• Directions for this task:
Print the entries verbatim, leaving out the images they contain.

• Information shown:
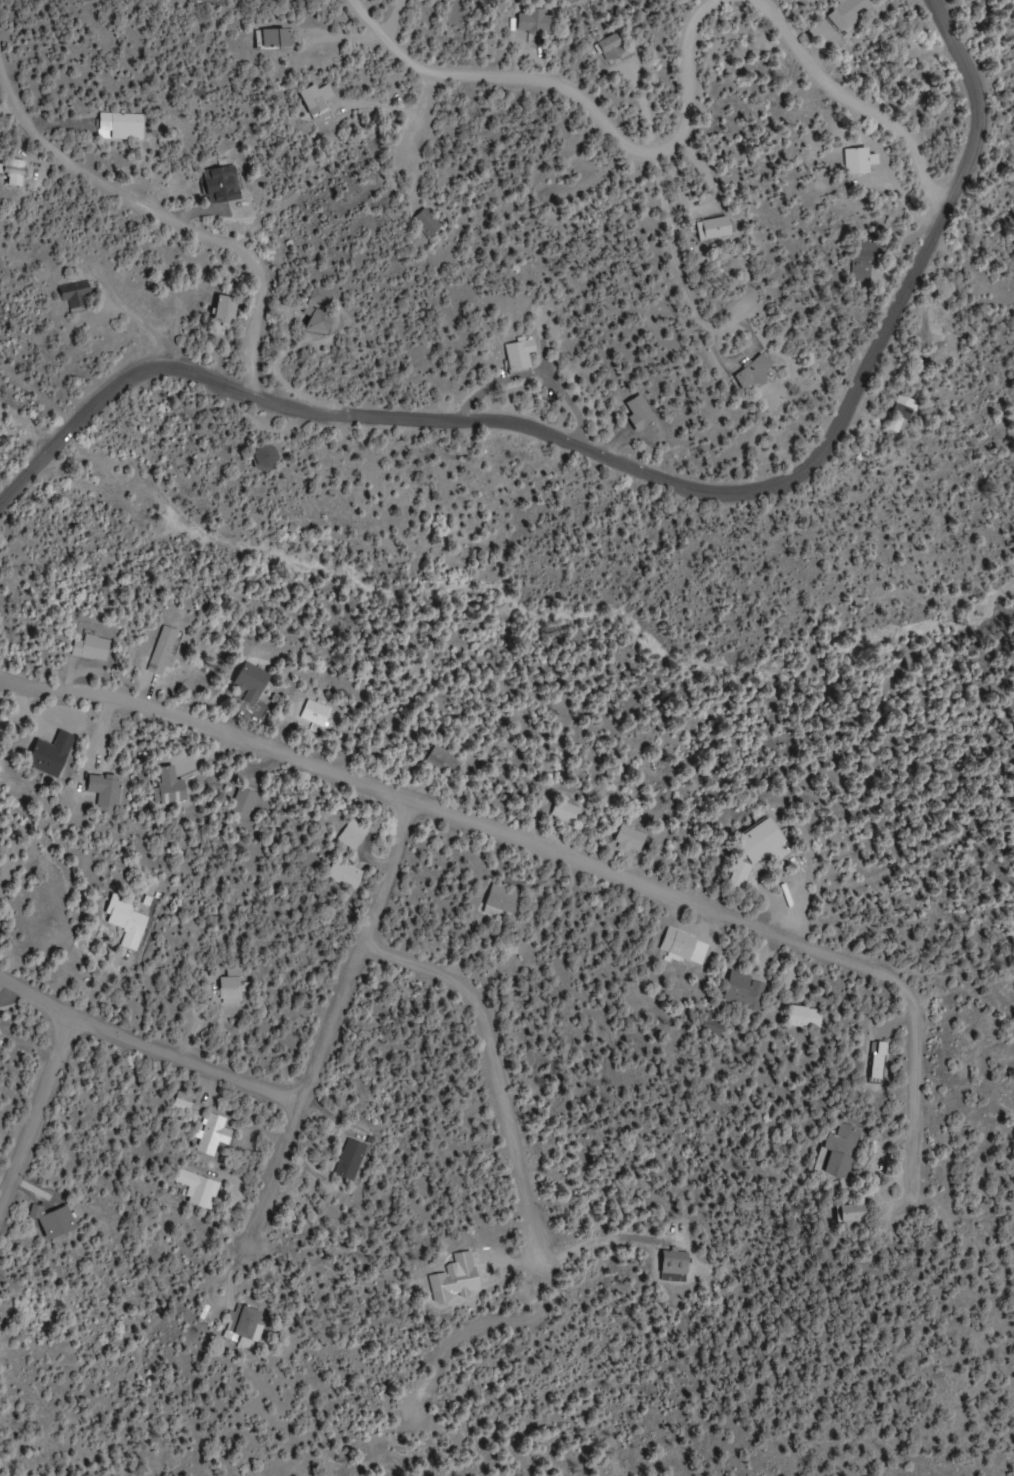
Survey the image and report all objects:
building: (208, 0)
building: (849, 13)
building: (535, 22)
building: (276, 36)
building: (611, 46)
building: (316, 97)
road: (851, 103)
road: (582, 107)
building: (120, 125)
road: (416, 142)
building: (858, 160)
building: (14, 171)
building: (222, 183)
road: (163, 217)
building: (426, 222)
building: (713, 228)
building: (863, 261)
building: (75, 293)
building: (321, 295)
building: (224, 314)
building: (317, 319)
building: (520, 353)
building: (754, 370)
building: (640, 412)
building: (902, 412)
road: (632, 466)
building: (91, 647)
building: (163, 650)
building: (251, 682)
building: (316, 713)
building: (51, 754)
building: (443, 762)
building: (170, 787)
building: (105, 792)
building: (245, 801)
building: (567, 811)
road: (475, 830)
building: (353, 834)
building: (629, 839)
building: (762, 841)
building: (739, 874)
building: (345, 875)
building: (502, 898)
building: (126, 922)
building: (684, 947)
building: (229, 988)
building: (744, 991)
road: (36, 998)
building: (805, 1017)
building: (717, 1027)
road: (320, 1039)
road: (181, 1060)
building: (876, 1062)
road: (490, 1067)
building: (183, 1101)
road: (36, 1114)
road: (909, 1117)
building: (213, 1134)
building: (839, 1151)
building: (350, 1160)
building: (202, 1193)
building: (854, 1213)
building: (53, 1221)
building: (674, 1262)
building: (244, 1323)

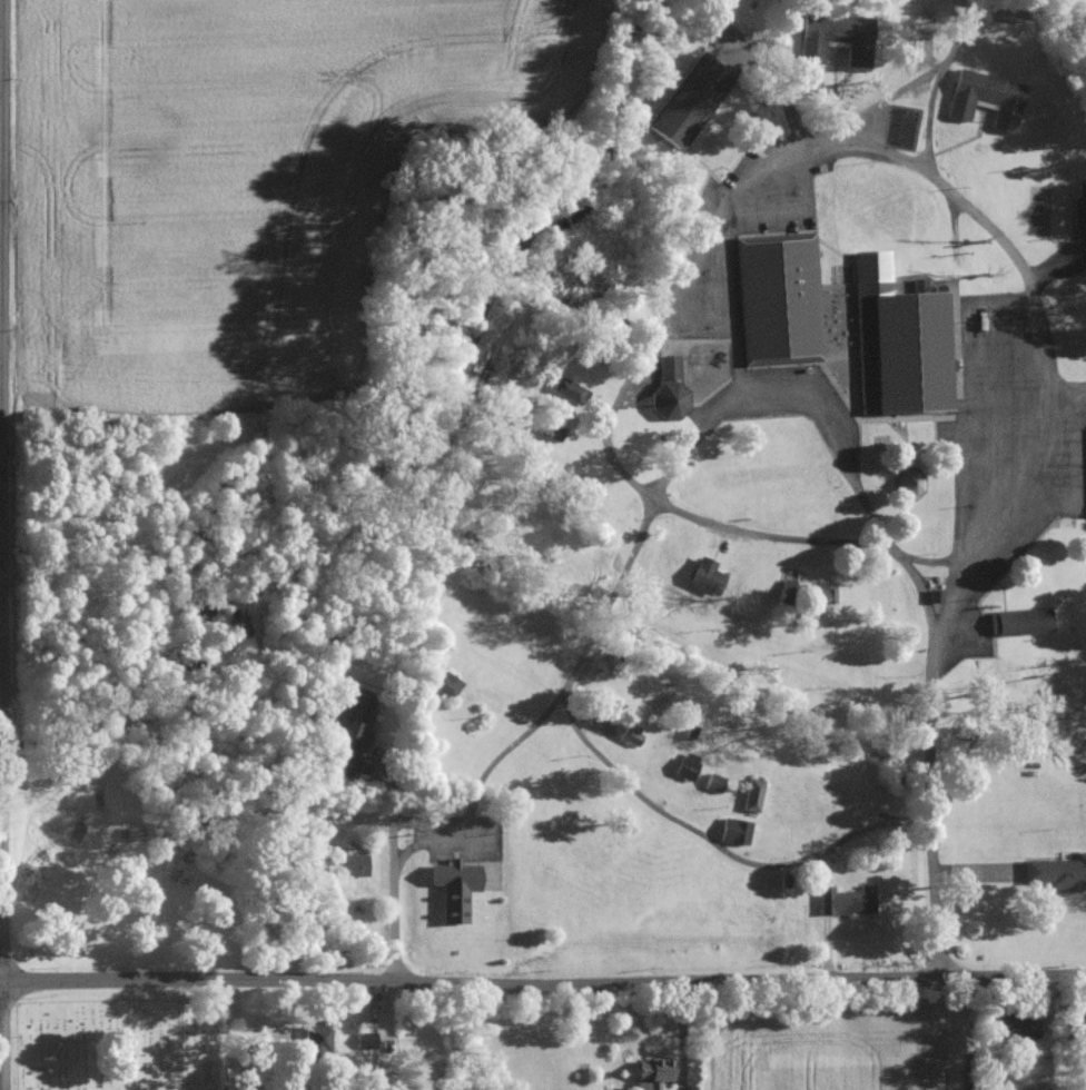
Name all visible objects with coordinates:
building: (838, 37)
building: (988, 98)
building: (690, 102)
road: (896, 155)
building: (780, 298)
road: (734, 299)
building: (900, 342)
building: (670, 386)
road: (795, 388)
building: (571, 390)
road: (1067, 390)
building: (556, 431)
building: (910, 483)
road: (1, 489)
building: (707, 575)
building: (823, 593)
building: (1022, 621)
building: (447, 686)
road: (561, 695)
building: (354, 731)
building: (632, 736)
building: (687, 766)
road: (930, 773)
building: (715, 783)
building: (754, 794)
building: (736, 831)
road: (417, 834)
road: (722, 846)
building: (352, 864)
road: (394, 870)
building: (1058, 872)
building: (456, 888)
building: (849, 900)
road: (542, 987)
building: (1018, 1027)
road: (2, 1034)
road: (180, 1034)
building: (318, 1037)
building: (656, 1071)

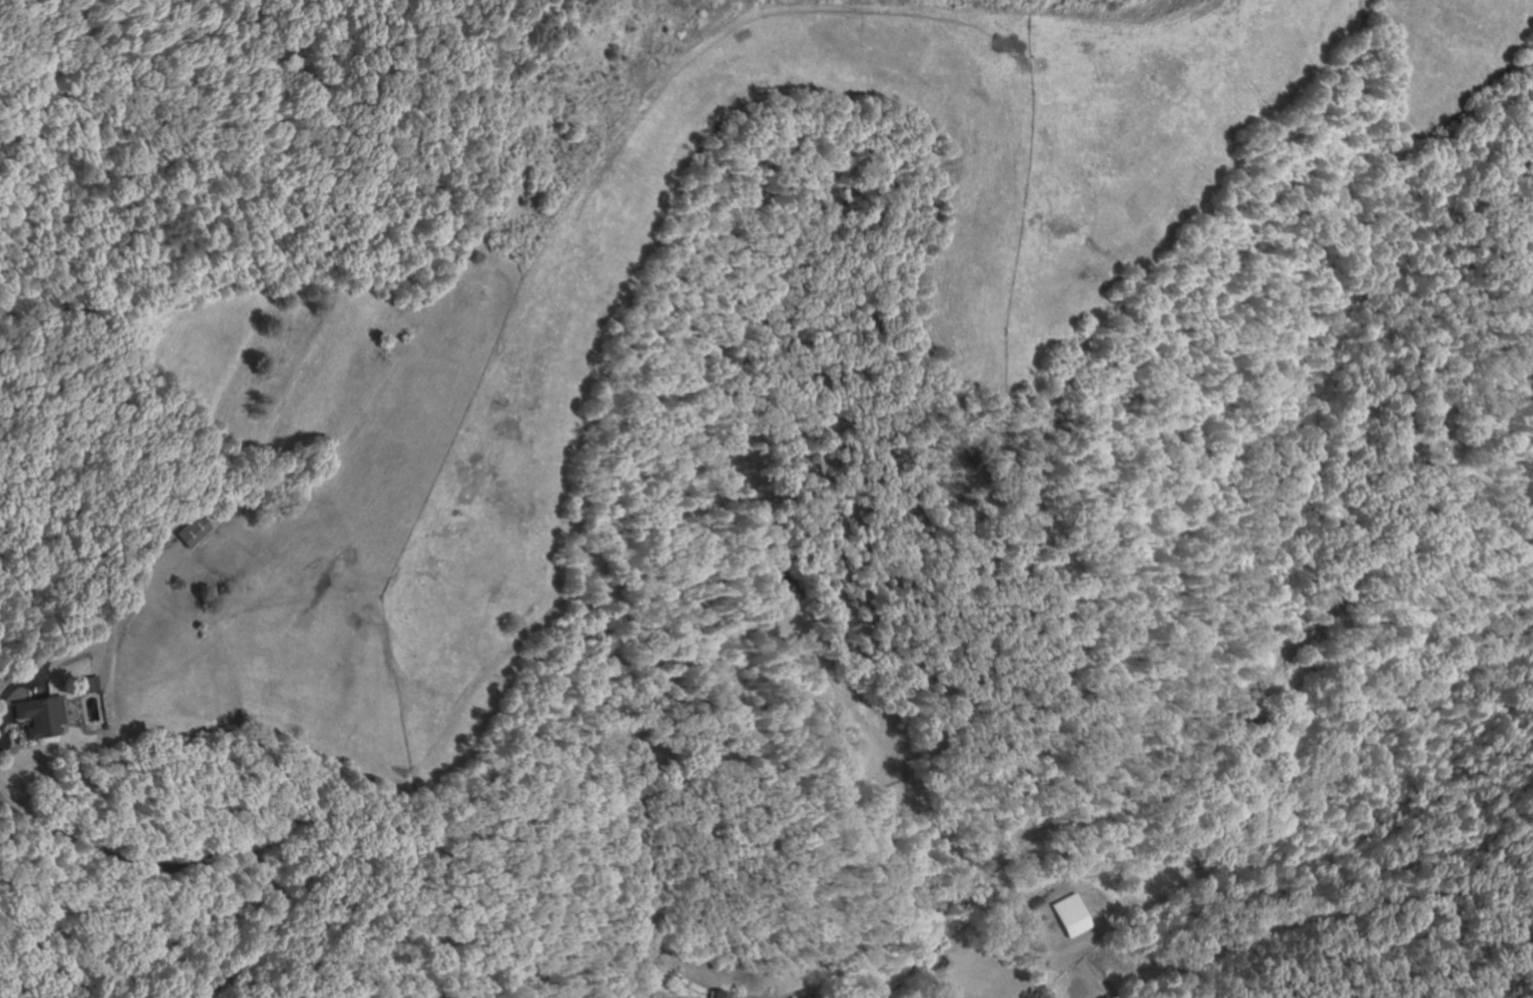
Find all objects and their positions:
road: (228, 336)
building: (191, 533)
building: (85, 687)
building: (38, 718)
road: (93, 789)
building: (717, 994)

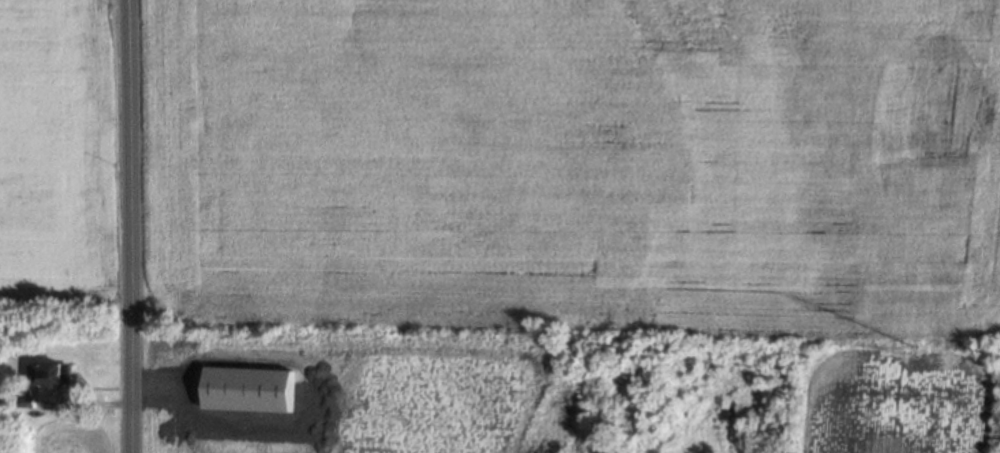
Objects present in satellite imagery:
crop: (59, 154)
road: (120, 226)
power tower: (907, 345)
building: (48, 371)
building: (248, 388)
building: (26, 400)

• Answer below:
Survey the image and report all objects:
building: (208, 0)
building: (849, 13)
building: (535, 22)
building: (276, 36)
building: (611, 46)
building: (316, 97)
road: (851, 103)
road: (582, 107)
building: (120, 125)
road: (416, 142)
building: (858, 160)
building: (14, 171)
building: (222, 183)
road: (163, 217)
building: (426, 222)
building: (713, 228)
building: (863, 261)
building: (75, 293)
building: (321, 295)
building: (224, 314)
building: (317, 319)
building: (520, 353)
building: (754, 370)
building: (640, 412)
building: (902, 412)
road: (632, 466)
building: (91, 647)
building: (163, 650)
building: (251, 682)
building: (316, 713)
building: (51, 754)
building: (443, 762)
building: (170, 787)
building: (105, 792)
building: (245, 801)
building: (567, 811)
road: (475, 830)
building: (353, 834)
building: (629, 839)
building: (762, 841)
building: (739, 874)
building: (345, 875)
building: (502, 898)
building: (126, 922)
building: (684, 947)
building: (229, 988)
building: (744, 991)
road: (36, 998)
building: (805, 1017)
building: (717, 1027)
road: (320, 1039)
road: (181, 1060)
building: (876, 1062)
road: (490, 1067)
building: (183, 1101)
road: (36, 1114)
road: (909, 1117)
building: (213, 1134)
building: (839, 1151)
building: (350, 1160)
building: (202, 1193)
building: (854, 1213)
building: (53, 1221)
building: (674, 1262)
building: (244, 1323)

Name all visible objects with coordinates:
building: (838, 37)
building: (988, 98)
building: (690, 102)
road: (896, 155)
building: (780, 298)
road: (734, 299)
building: (900, 342)
building: (670, 386)
road: (795, 388)
building: (571, 390)
road: (1067, 390)
building: (556, 431)
building: (910, 483)
road: (1, 489)
building: (707, 575)
building: (823, 593)
building: (1022, 621)
building: (447, 686)
road: (561, 695)
building: (354, 731)
building: (632, 736)
building: (687, 766)
road: (930, 773)
building: (715, 783)
building: (754, 794)
building: (736, 831)
road: (417, 834)
road: (722, 846)
building: (352, 864)
road: (394, 870)
building: (1058, 872)
building: (456, 888)
building: (849, 900)
road: (542, 987)
building: (1018, 1027)
road: (2, 1034)
road: (180, 1034)
building: (318, 1037)
building: (656, 1071)

Find all objects and their positions:
road: (228, 336)
building: (191, 533)
building: (85, 687)
building: (38, 718)
road: (93, 789)
building: (717, 994)

Objects present in satellite imagery:
crop: (59, 154)
road: (120, 226)
power tower: (907, 345)
building: (48, 371)
building: (248, 388)
building: (26, 400)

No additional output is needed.